Your task is to reproduce the listing exactly, without its images.

[DATASET EXTRACT]
┌──
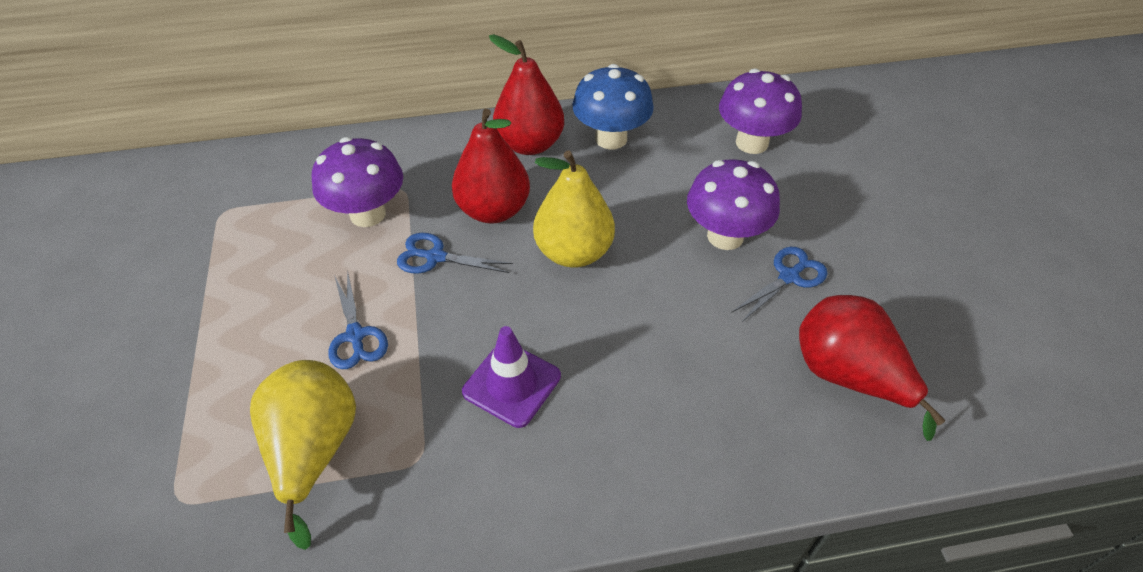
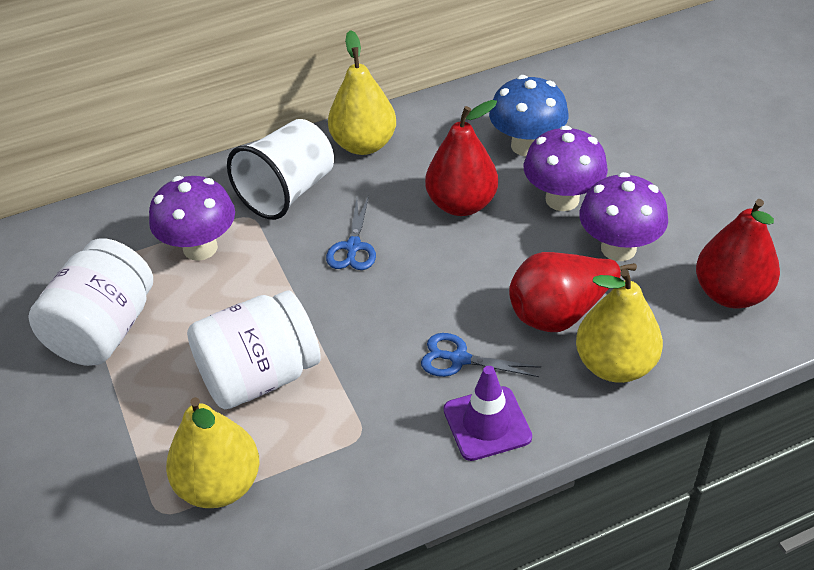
blue scissors: 3 -> 2
white cup: 0 -> 1
white jar: 0 -> 2
yellow pear: 2 -> 3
└──
[WRITTEN SOLUTION]
blue scissors: 3 -> 2
white cup: 0 -> 1
white jar: 0 -> 2
yellow pear: 2 -> 3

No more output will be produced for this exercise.